The problem:
Which of the lines below include "rosa"? Each one should be copied out.

Before-and-after object listings
■ ■ ■

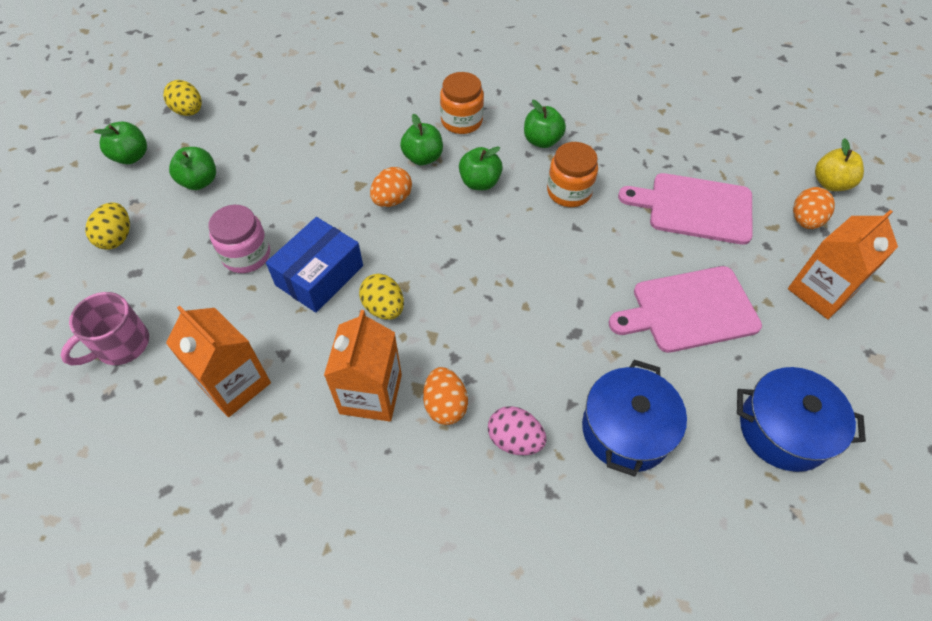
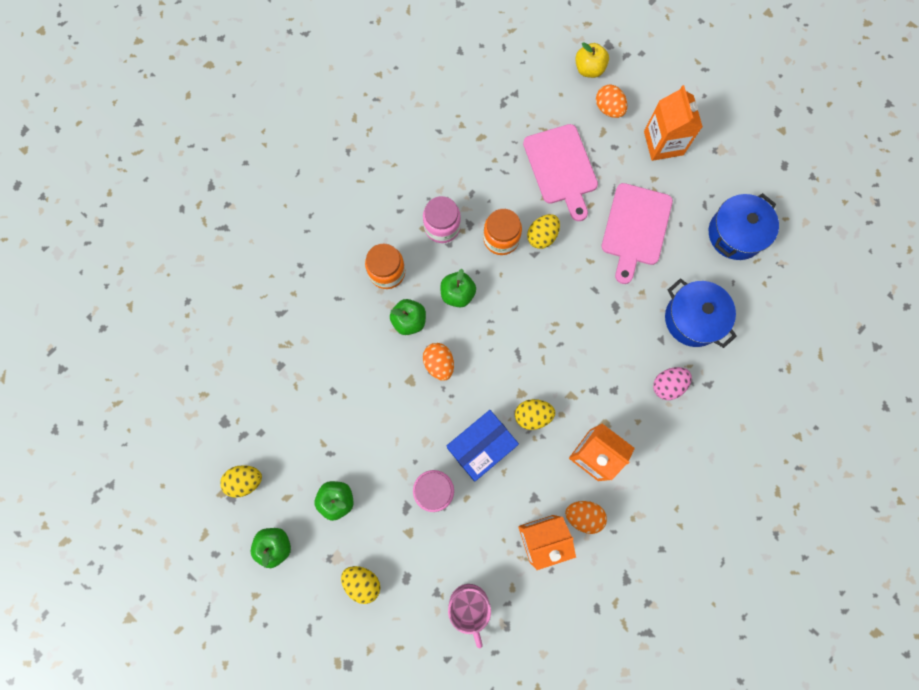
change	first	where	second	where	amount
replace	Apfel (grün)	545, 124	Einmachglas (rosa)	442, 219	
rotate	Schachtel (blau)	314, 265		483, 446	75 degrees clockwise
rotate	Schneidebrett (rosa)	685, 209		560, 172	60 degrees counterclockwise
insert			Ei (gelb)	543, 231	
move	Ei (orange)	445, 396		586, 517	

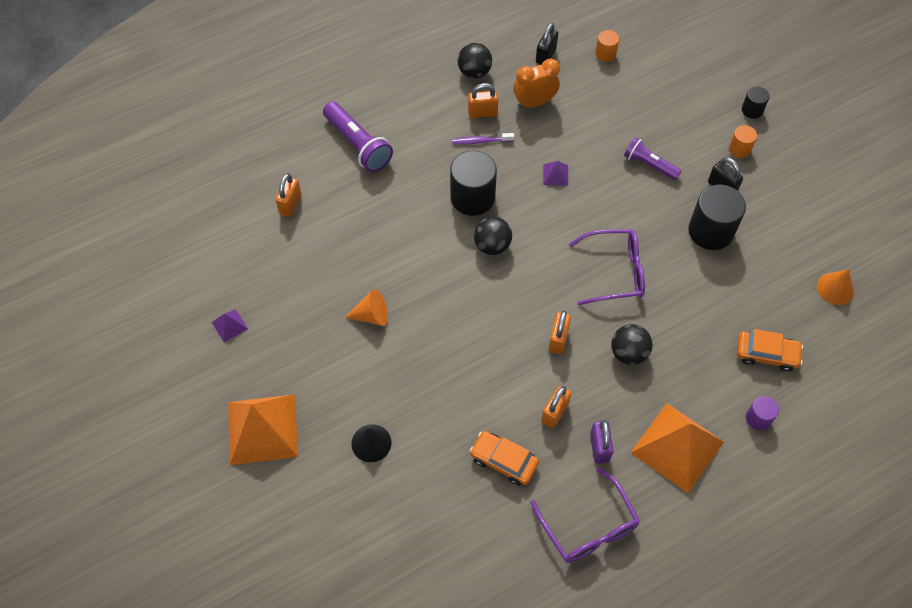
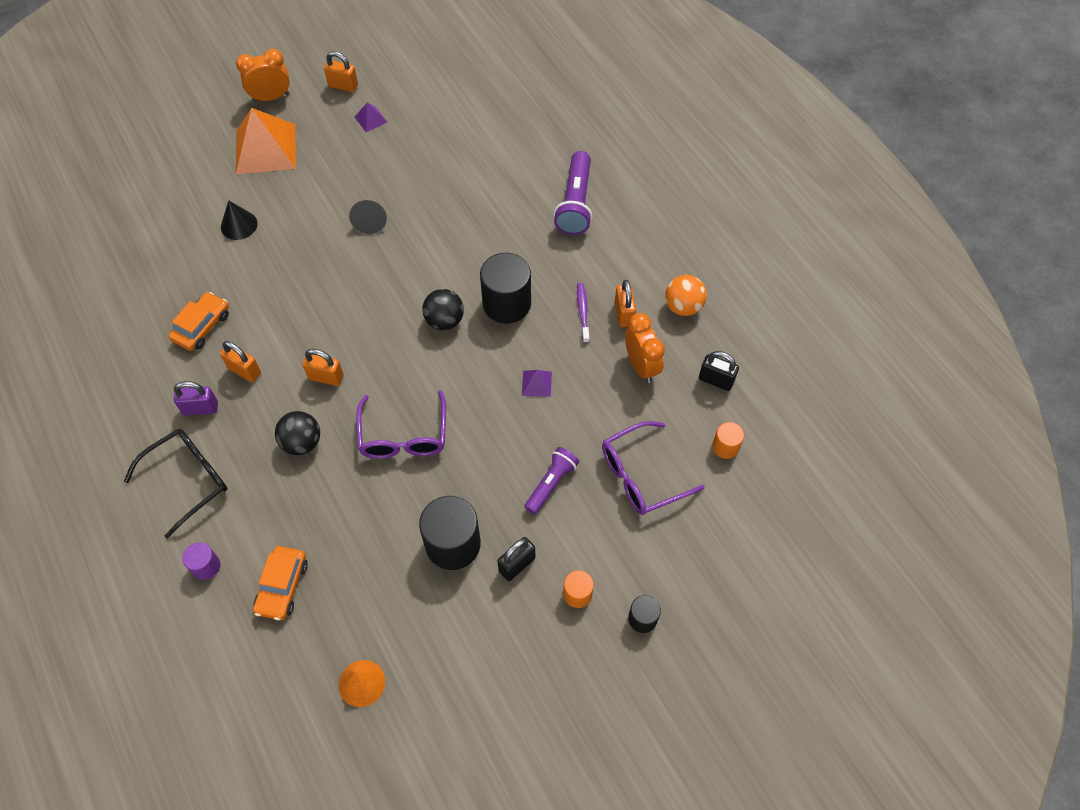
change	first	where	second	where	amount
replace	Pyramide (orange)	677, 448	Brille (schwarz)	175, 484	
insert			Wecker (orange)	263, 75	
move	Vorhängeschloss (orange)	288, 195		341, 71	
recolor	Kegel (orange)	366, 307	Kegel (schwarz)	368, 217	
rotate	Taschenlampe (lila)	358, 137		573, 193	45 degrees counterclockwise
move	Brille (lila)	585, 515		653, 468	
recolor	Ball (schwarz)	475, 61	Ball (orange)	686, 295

■ ■ ■

Solution:
replace	Apfel (grün)	545, 124	Einmachglas (rosa)	442, 219	
rotate	Schneidebrett (rosa)	685, 209		560, 172	60 degrees counterclockwise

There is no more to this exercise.